RECORDS SHOWN:
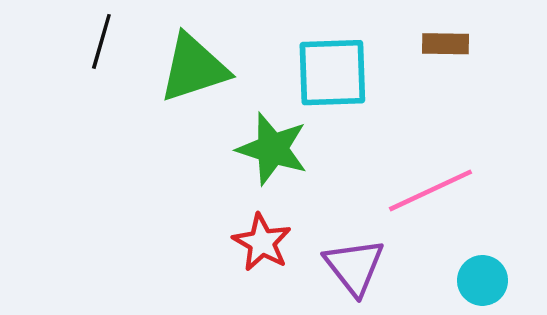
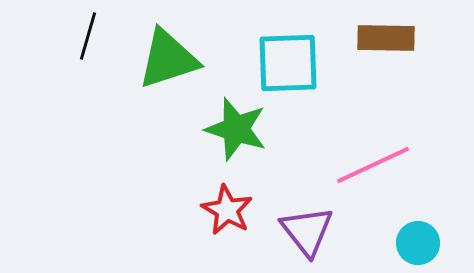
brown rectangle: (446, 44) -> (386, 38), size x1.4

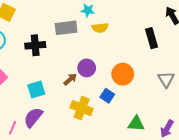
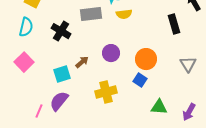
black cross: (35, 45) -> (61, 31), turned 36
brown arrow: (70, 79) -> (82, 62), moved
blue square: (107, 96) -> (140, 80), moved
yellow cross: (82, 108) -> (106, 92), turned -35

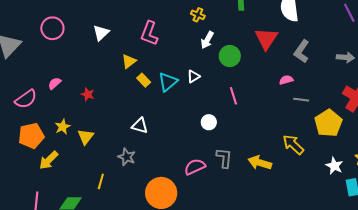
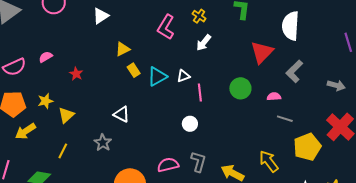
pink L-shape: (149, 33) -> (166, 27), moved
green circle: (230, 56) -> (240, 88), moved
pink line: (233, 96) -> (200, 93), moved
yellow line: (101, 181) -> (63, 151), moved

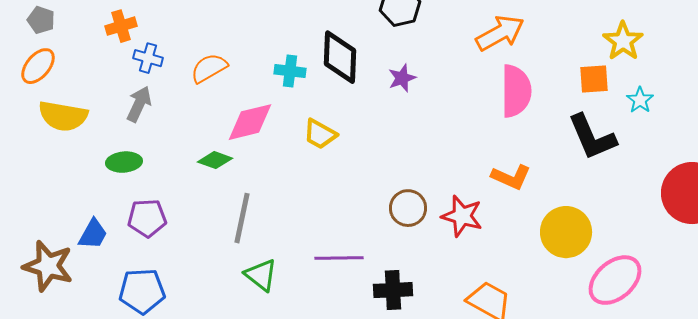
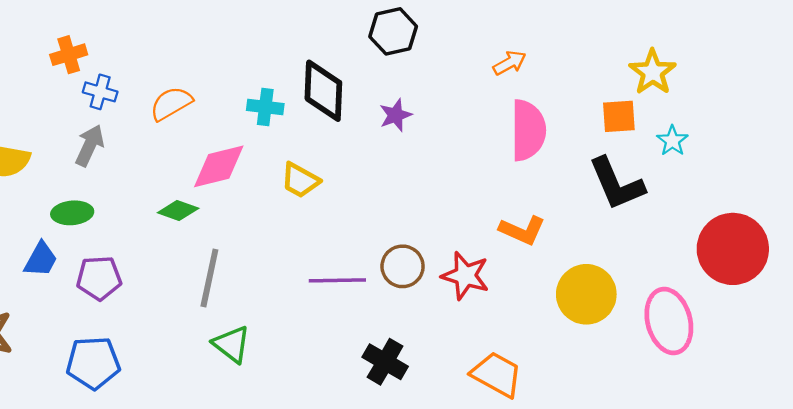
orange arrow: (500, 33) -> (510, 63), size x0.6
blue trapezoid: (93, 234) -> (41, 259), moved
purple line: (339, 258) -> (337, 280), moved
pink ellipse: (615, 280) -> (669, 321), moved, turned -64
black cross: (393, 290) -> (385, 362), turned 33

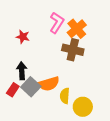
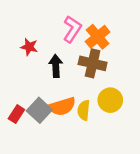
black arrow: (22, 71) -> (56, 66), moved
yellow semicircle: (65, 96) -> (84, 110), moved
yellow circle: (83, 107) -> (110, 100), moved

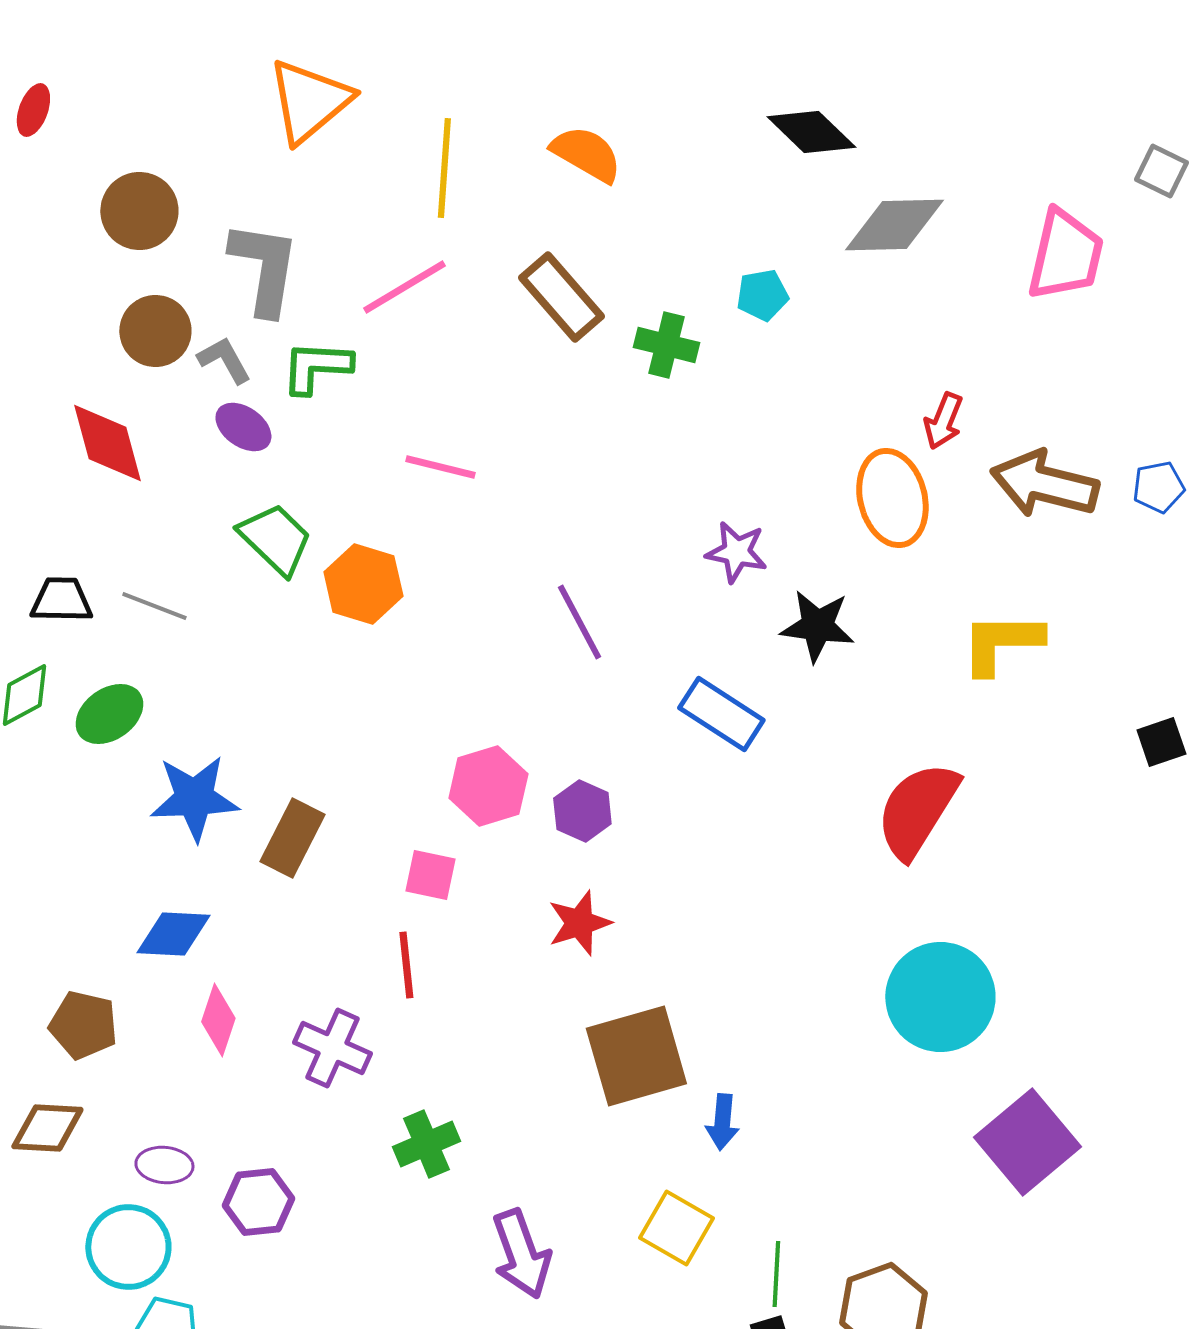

TASK TO COMPLETE: Scan the data, and report each line that uses the word "blue".

ANSWER AREA:
blue square: (107, 96) -> (140, 80), moved
blue trapezoid: (93, 234) -> (41, 259), moved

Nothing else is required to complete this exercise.